- [THE PROBLEM] Using the data below, copy out all lines with the word "blue".

(Stored data entries)
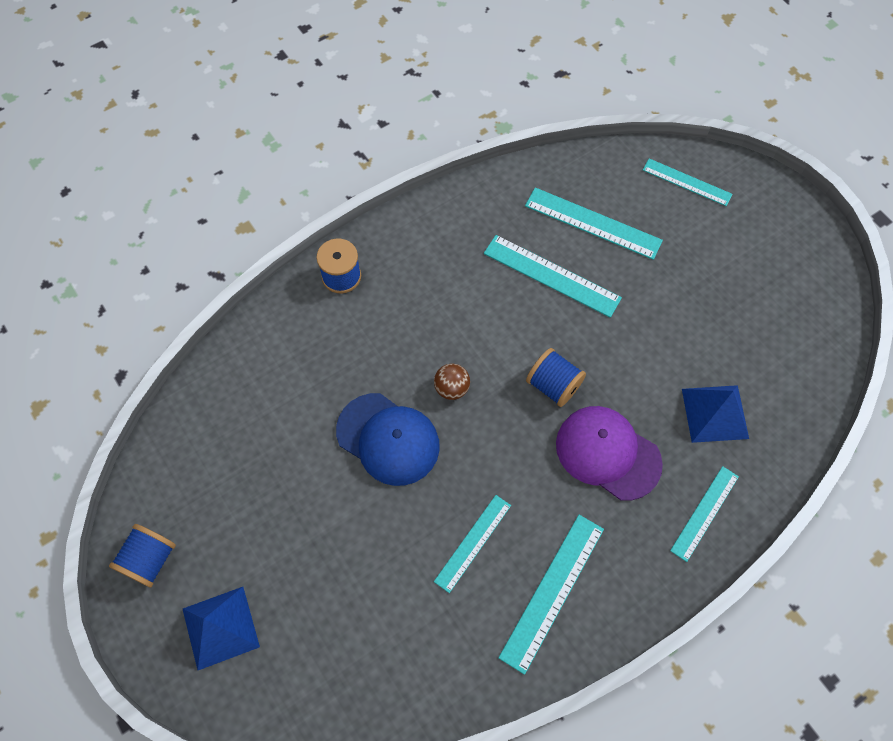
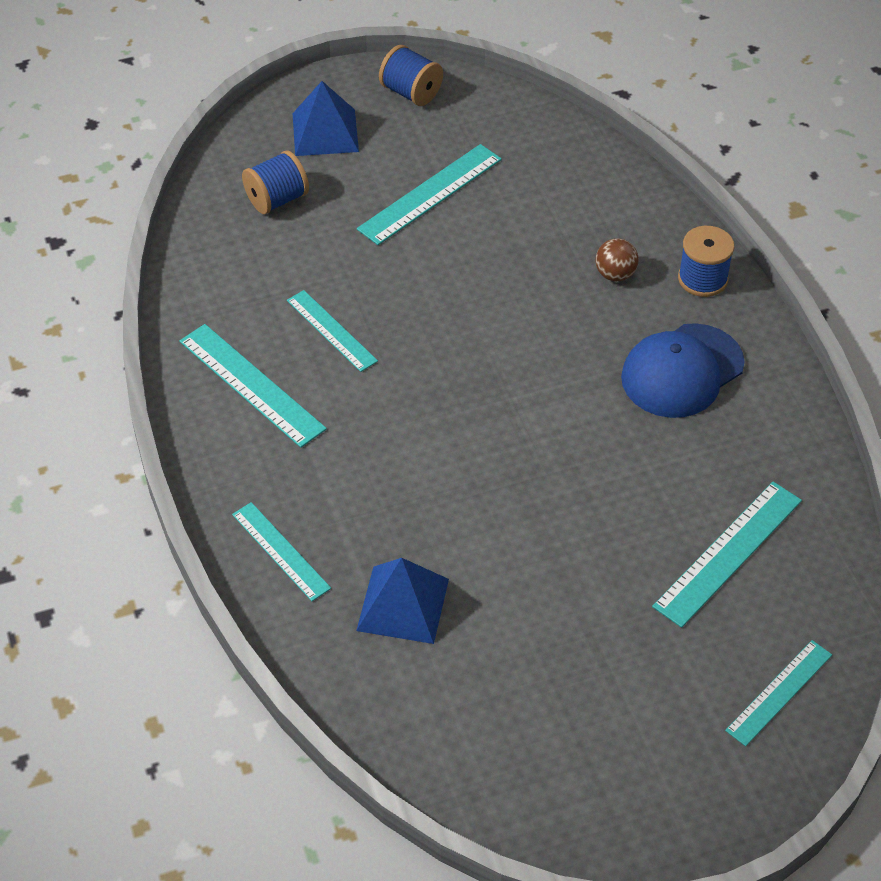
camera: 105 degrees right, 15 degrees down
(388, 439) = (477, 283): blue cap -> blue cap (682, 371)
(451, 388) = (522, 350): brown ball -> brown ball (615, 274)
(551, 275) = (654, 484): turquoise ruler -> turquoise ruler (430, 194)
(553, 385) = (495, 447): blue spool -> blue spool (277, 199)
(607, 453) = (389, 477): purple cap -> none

- [SOLUTION TO THE PROBLEM]
(388, 439) = (477, 283): blue cap -> blue cap (682, 371)
(553, 385) = (495, 447): blue spool -> blue spool (277, 199)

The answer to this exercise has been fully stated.